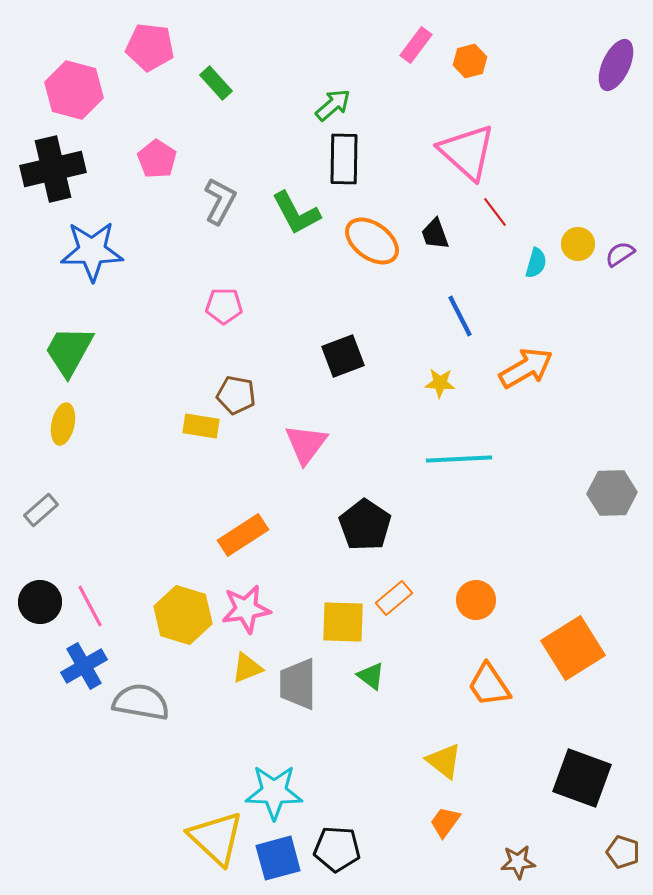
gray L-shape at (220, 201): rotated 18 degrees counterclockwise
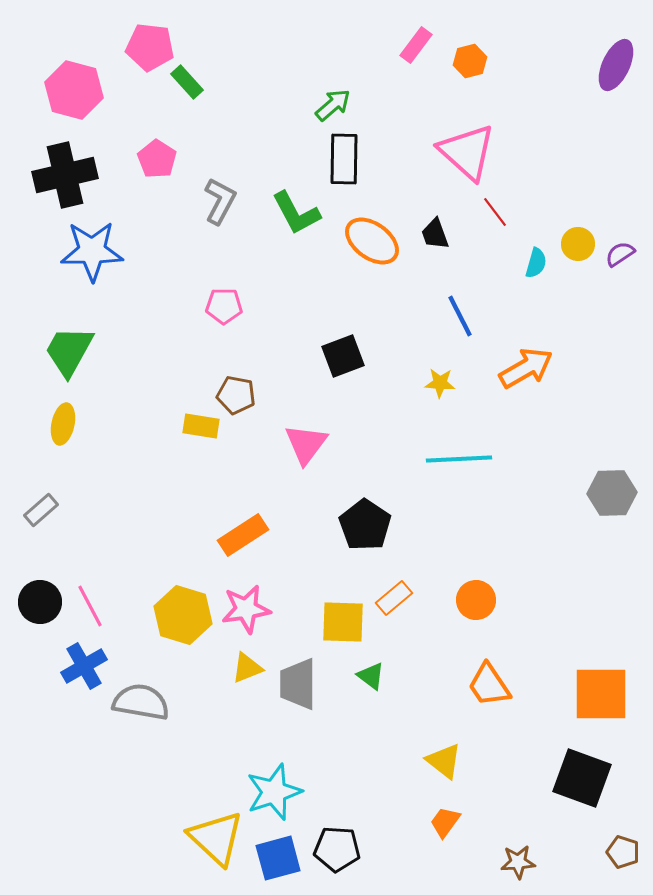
green rectangle at (216, 83): moved 29 px left, 1 px up
black cross at (53, 169): moved 12 px right, 6 px down
orange square at (573, 648): moved 28 px right, 46 px down; rotated 32 degrees clockwise
cyan star at (274, 792): rotated 20 degrees counterclockwise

+===+

* **Goal**: Please reproduce every line of the material above word for word, leaving out the pictures.

* **Output below**:
gray L-shape at (220, 201): rotated 18 degrees counterclockwise
green rectangle at (216, 83): moved 29 px left, 1 px up
black cross at (53, 169): moved 12 px right, 6 px down
orange square at (573, 648): moved 28 px right, 46 px down; rotated 32 degrees clockwise
cyan star at (274, 792): rotated 20 degrees counterclockwise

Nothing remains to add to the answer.